╔══
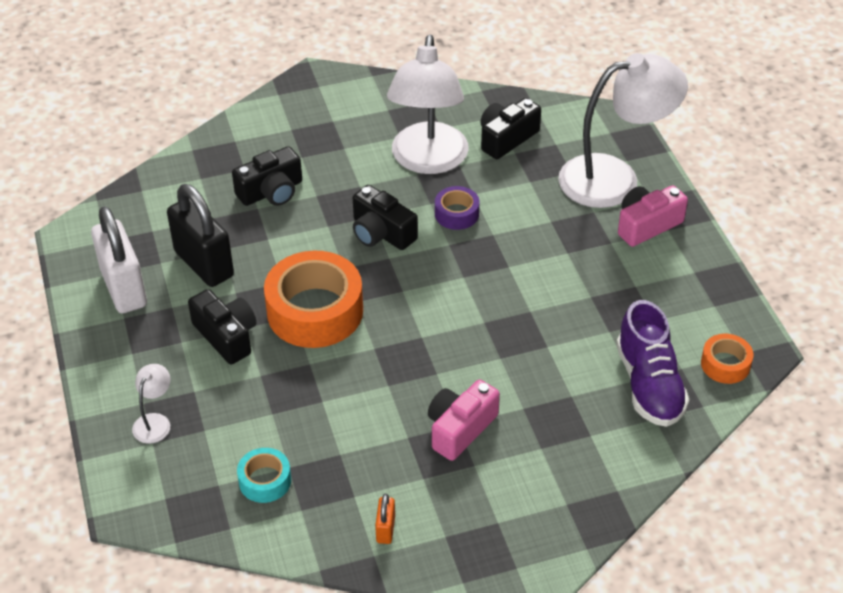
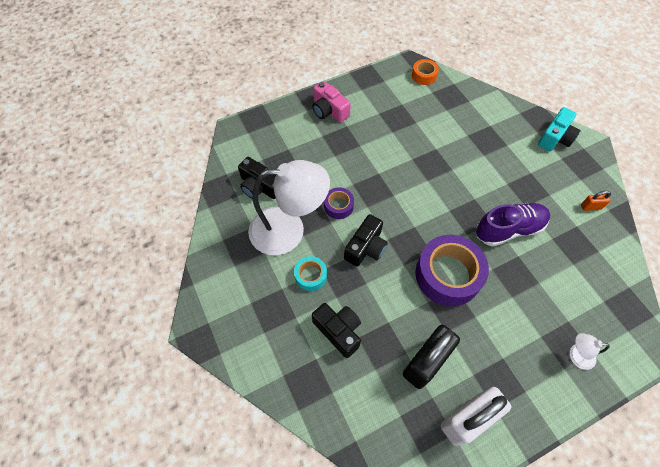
camera: 100 degrees left, 15 degrees up
(226, 336) = (487, 327): black camera -> none
(265, 481) = (589, 275): turquoise tape -> turquoise tape (310, 276)
(315, 311) = (448, 275): orange tape -> purple tape
(460, 428) = (510, 182): pink camera -> none
(547, 528) = (555, 138): none -> turquoise camera
(615, 178) = (291, 127): white lamp -> none
(649, 385) = (448, 104): purple shoe -> purple shoe (508, 229)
╚══
### What you are asked to do
Search the records for the word "purple" and copy out every line that holds it.

### Solution for this task
(315, 311) = (448, 275): orange tape -> purple tape
(649, 385) = (448, 104): purple shoe -> purple shoe (508, 229)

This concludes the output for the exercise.